§ Aim of the exercise: Copy exactly, please, the line that has "C6: 68nF (BUF, ZOB) -> 4.7nF (BUF, ZOB)" in it along with every line after it to the end of the listing.
§
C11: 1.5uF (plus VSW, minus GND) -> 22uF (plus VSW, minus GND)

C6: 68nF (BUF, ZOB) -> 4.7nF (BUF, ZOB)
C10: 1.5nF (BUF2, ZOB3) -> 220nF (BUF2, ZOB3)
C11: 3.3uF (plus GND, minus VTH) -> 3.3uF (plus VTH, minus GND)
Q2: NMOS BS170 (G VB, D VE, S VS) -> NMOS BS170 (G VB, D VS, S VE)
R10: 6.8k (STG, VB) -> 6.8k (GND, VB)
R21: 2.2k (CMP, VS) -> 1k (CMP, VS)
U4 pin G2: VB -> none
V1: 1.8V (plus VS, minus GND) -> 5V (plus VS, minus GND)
§
§ Result:
C6: 68nF (BUF, ZOB) -> 4.7nF (BUF, ZOB)
C10: 1.5nF (BUF2, ZOB3) -> 220nF (BUF2, ZOB3)
C11: 3.3uF (plus GND, minus VTH) -> 3.3uF (plus VTH, minus GND)
Q2: NMOS BS170 (G VB, D VE, S VS) -> NMOS BS170 (G VB, D VS, S VE)
R10: 6.8k (STG, VB) -> 6.8k (GND, VB)
R21: 2.2k (CMP, VS) -> 1k (CMP, VS)
U4 pin G2: VB -> none
V1: 1.8V (plus VS, minus GND) -> 5V (plus VS, minus GND)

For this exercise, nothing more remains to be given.